THE PROBLEM
Return the data word for word. Pictures are to be omitted.

Segment Start: SUPPLIED RECORDS

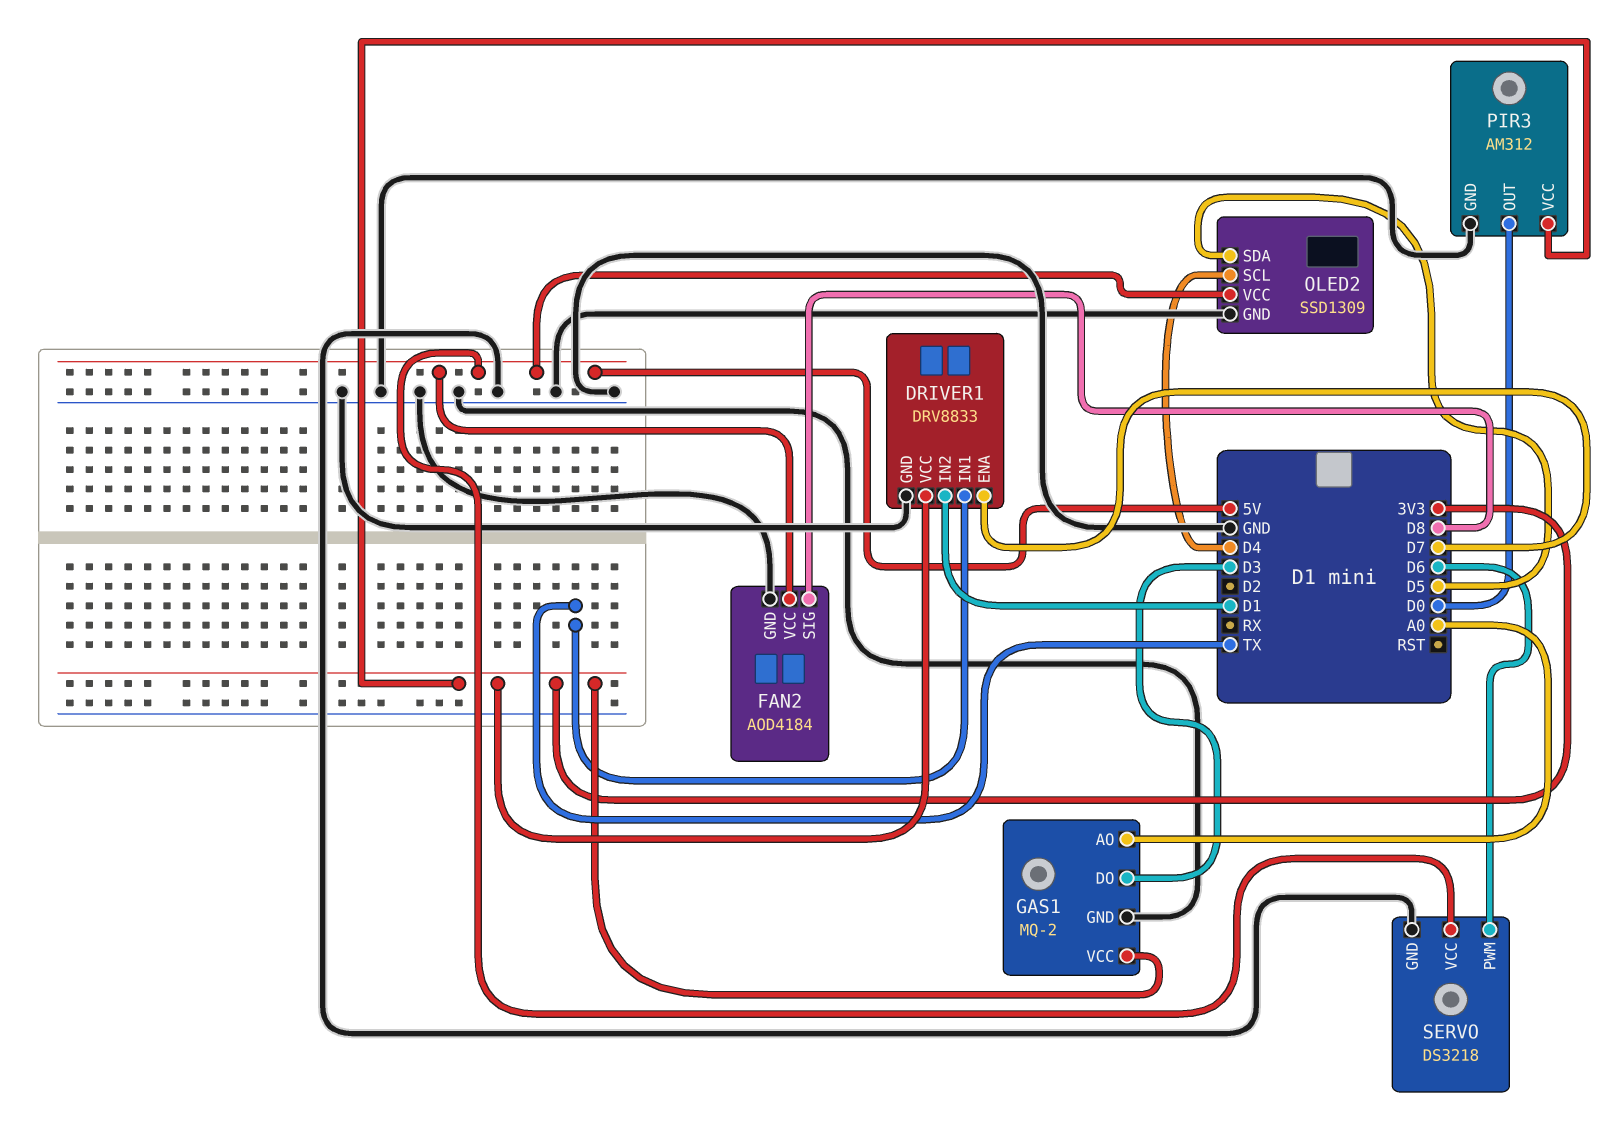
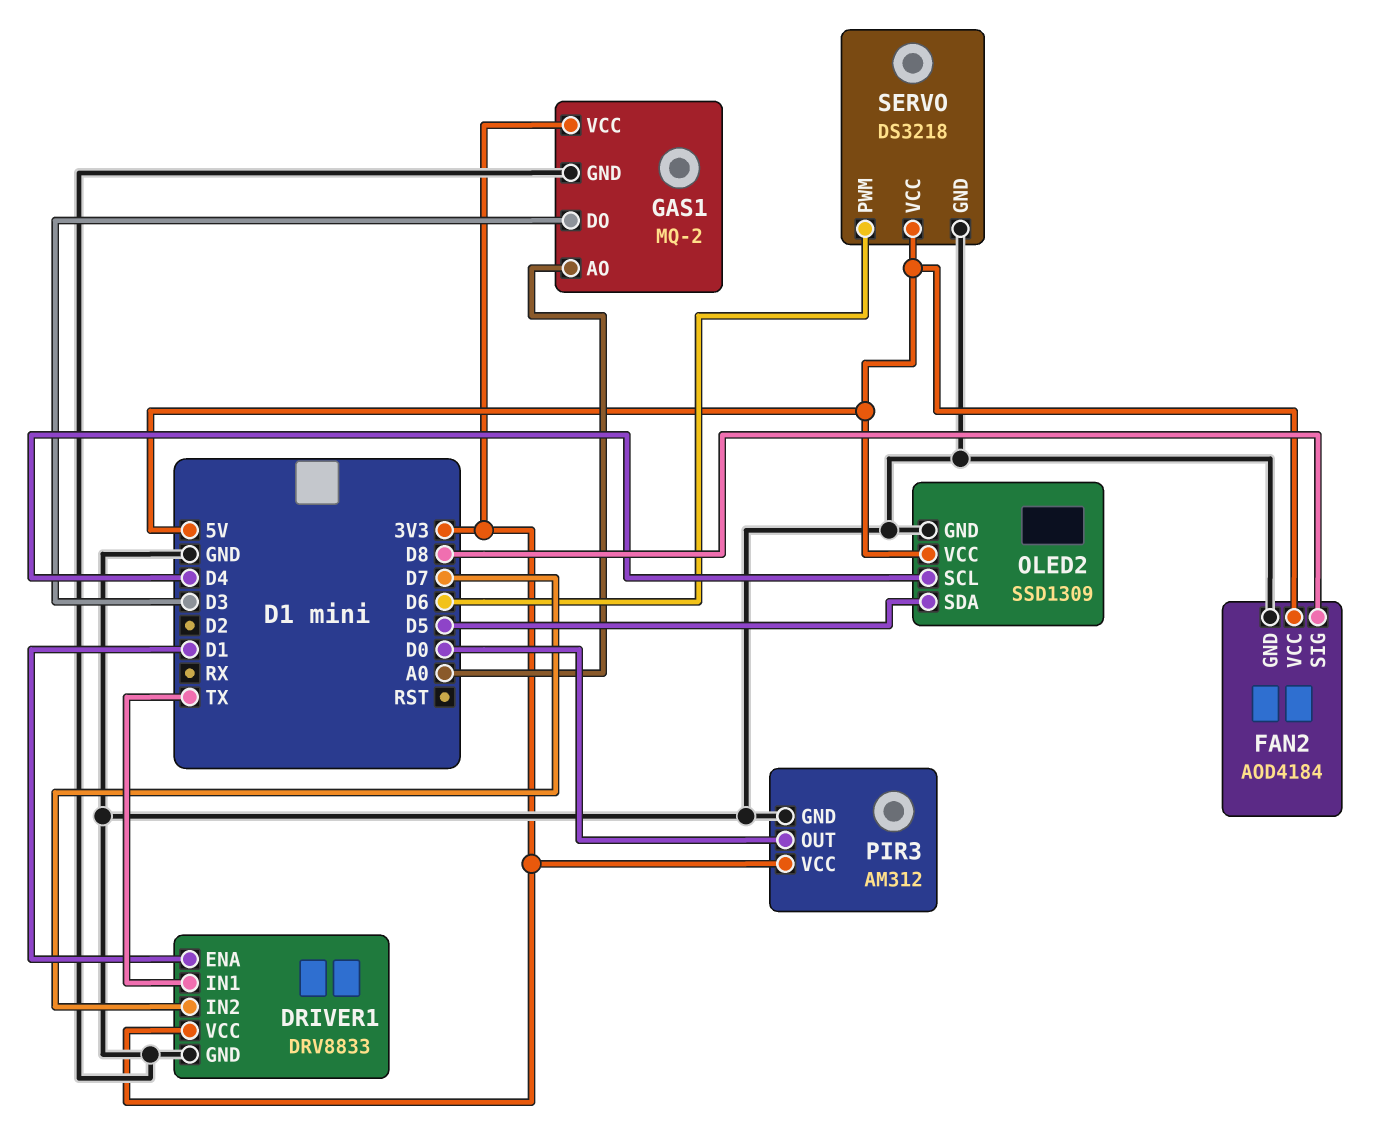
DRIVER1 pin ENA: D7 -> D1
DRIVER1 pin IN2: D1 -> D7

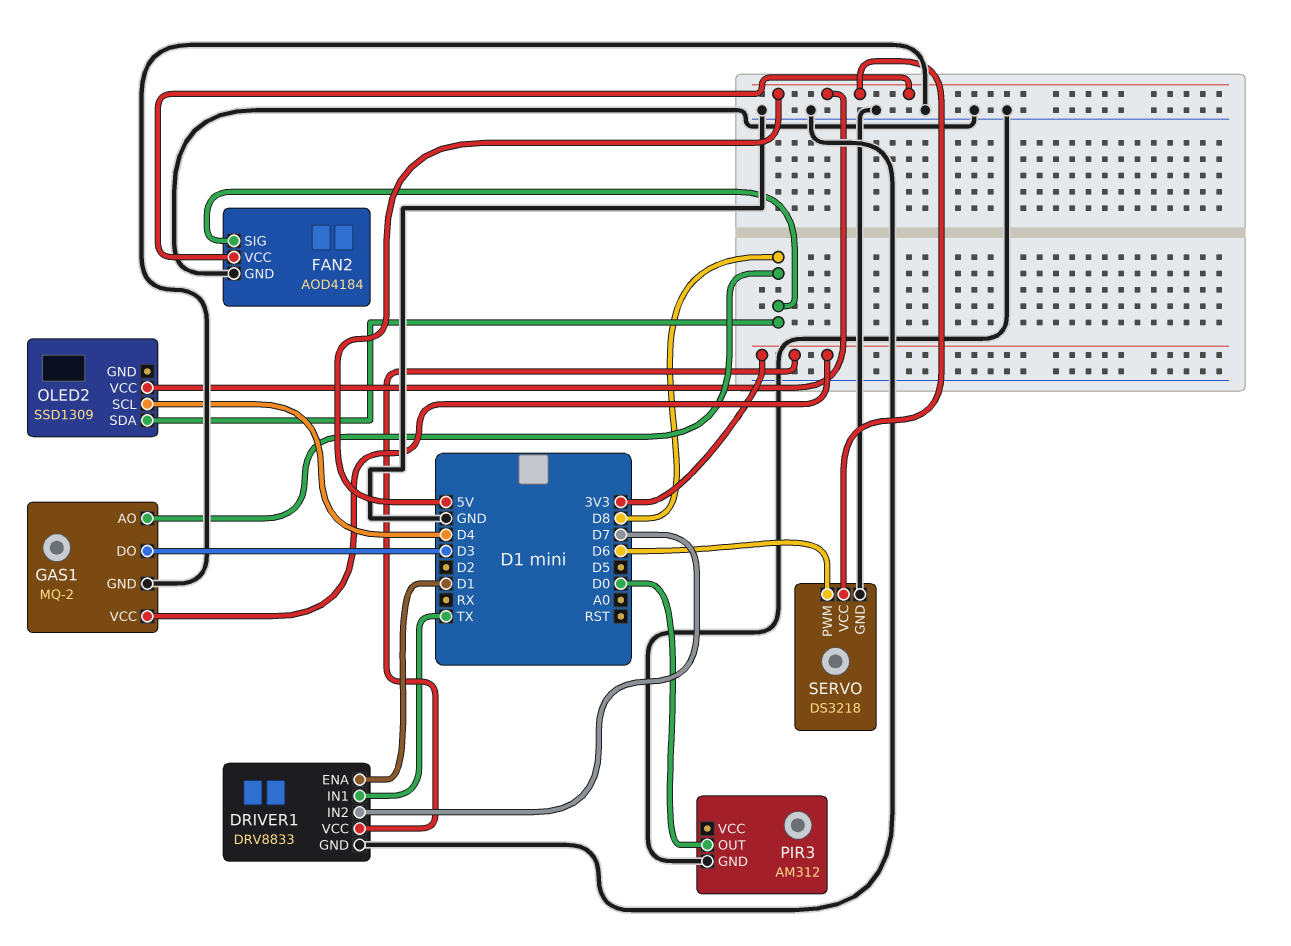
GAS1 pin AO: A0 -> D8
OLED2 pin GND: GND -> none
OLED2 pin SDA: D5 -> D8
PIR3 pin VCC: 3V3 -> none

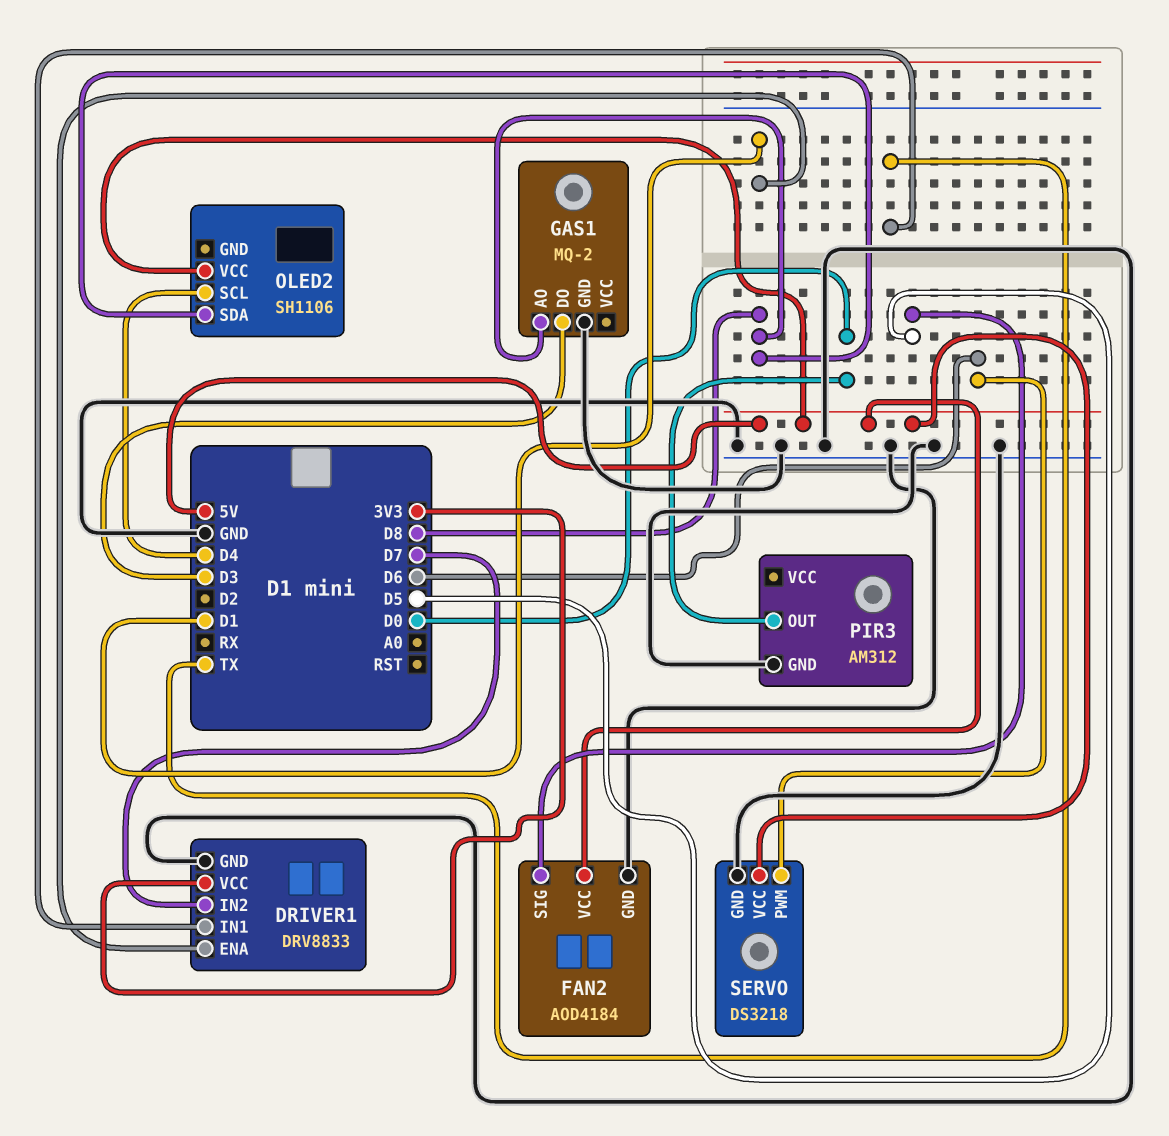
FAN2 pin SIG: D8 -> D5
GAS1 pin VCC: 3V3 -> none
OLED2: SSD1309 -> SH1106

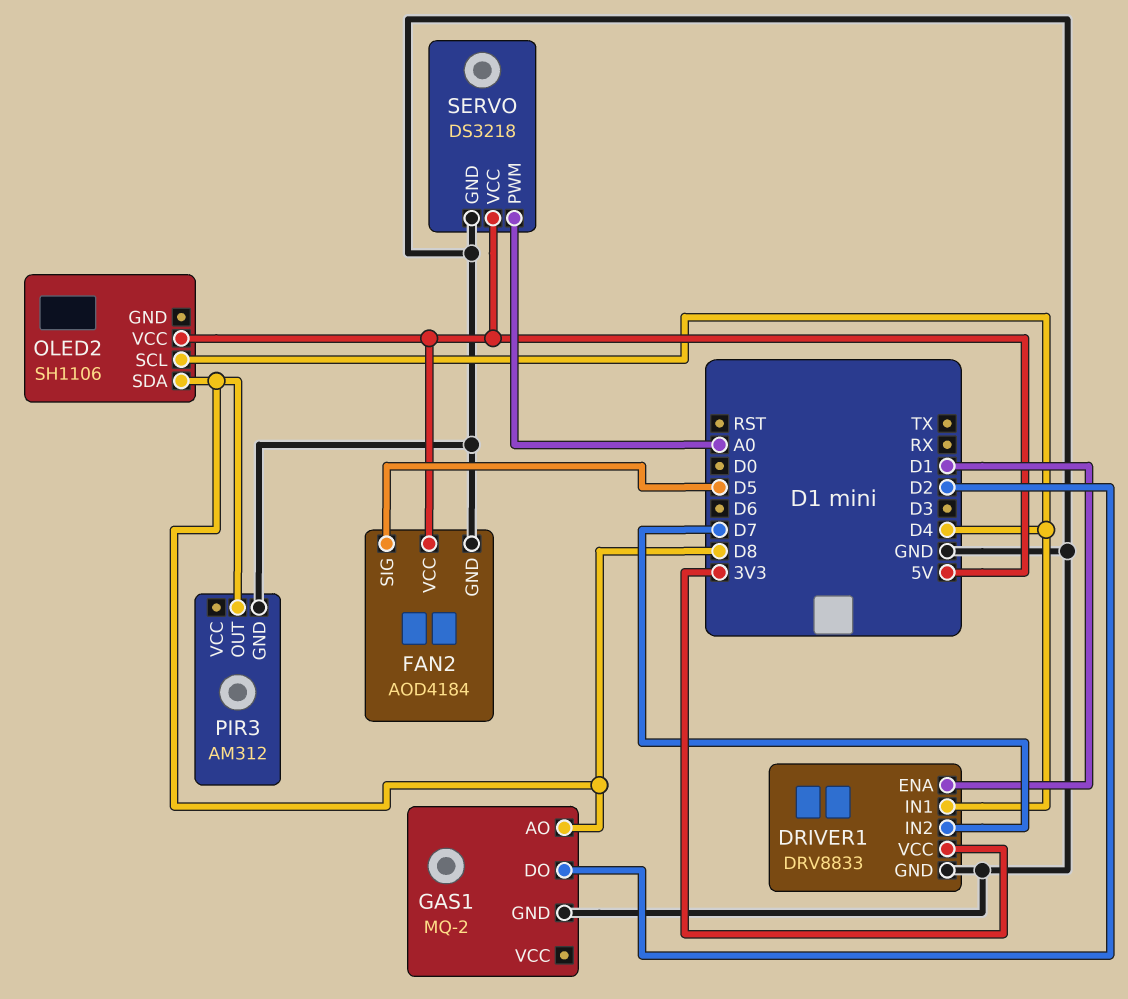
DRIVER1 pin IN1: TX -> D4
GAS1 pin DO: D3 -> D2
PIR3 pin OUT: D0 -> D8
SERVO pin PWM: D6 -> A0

Segment End: SUPPLIED RECORDS

PROBLEM SOLUTION
DRIVER1 pin ENA: D7 -> D1
DRIVER1 pin IN2: D1 -> D7

GAS1 pin AO: A0 -> D8
OLED2 pin GND: GND -> none
OLED2 pin SDA: D5 -> D8
PIR3 pin VCC: 3V3 -> none

FAN2 pin SIG: D8 -> D5
GAS1 pin VCC: 3V3 -> none
OLED2: SSD1309 -> SH1106

DRIVER1 pin IN1: TX -> D4
GAS1 pin DO: D3 -> D2
PIR3 pin OUT: D0 -> D8
SERVO pin PWM: D6 -> A0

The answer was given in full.